» **SUPPLIED INFORMATION**

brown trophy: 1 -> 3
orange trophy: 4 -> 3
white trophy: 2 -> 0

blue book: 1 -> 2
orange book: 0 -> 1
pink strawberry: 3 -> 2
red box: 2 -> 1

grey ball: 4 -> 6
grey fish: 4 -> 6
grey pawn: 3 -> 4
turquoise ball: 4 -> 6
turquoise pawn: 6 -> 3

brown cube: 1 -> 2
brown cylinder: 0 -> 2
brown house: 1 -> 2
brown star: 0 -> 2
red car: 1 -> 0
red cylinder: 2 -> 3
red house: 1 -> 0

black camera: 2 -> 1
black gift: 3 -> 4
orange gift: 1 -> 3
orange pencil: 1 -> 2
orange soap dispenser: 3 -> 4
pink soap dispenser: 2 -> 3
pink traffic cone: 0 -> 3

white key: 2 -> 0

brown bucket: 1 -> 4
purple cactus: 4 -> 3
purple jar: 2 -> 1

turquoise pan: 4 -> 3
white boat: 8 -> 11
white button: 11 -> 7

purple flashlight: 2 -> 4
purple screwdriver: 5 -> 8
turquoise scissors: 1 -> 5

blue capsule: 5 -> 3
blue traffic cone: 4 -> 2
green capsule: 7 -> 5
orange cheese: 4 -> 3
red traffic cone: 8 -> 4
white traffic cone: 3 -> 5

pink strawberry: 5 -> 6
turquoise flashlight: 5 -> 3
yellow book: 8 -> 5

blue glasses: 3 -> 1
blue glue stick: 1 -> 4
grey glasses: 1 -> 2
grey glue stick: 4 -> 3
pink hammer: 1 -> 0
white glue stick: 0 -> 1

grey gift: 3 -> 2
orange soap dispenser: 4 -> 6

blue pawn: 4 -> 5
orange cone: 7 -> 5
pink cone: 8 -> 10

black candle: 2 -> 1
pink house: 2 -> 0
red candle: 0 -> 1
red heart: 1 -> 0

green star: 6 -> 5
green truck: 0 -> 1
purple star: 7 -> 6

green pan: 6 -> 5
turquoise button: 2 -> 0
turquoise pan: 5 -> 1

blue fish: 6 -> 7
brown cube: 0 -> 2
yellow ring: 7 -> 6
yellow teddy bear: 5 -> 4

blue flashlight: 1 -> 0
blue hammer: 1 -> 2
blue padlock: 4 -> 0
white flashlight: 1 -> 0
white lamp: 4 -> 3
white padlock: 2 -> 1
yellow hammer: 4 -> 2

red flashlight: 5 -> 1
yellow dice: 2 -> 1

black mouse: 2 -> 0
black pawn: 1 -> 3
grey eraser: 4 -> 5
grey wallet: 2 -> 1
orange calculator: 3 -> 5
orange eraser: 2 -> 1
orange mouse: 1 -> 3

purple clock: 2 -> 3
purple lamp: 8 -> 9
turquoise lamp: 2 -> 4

» **WHAT NEEDS TO BE DONE**
Looking at the data above, return every line from the one with "turquoise pawn: 6 -> 3" down to the one with "white boat: 8 -> 11", exactly and inclusively.

» **EXERCISE ANSWER**
turquoise pawn: 6 -> 3

brown cube: 1 -> 2
brown cylinder: 0 -> 2
brown house: 1 -> 2
brown star: 0 -> 2
red car: 1 -> 0
red cylinder: 2 -> 3
red house: 1 -> 0

black camera: 2 -> 1
black gift: 3 -> 4
orange gift: 1 -> 3
orange pencil: 1 -> 2
orange soap dispenser: 3 -> 4
pink soap dispenser: 2 -> 3
pink traffic cone: 0 -> 3

white key: 2 -> 0

brown bucket: 1 -> 4
purple cactus: 4 -> 3
purple jar: 2 -> 1

turquoise pan: 4 -> 3
white boat: 8 -> 11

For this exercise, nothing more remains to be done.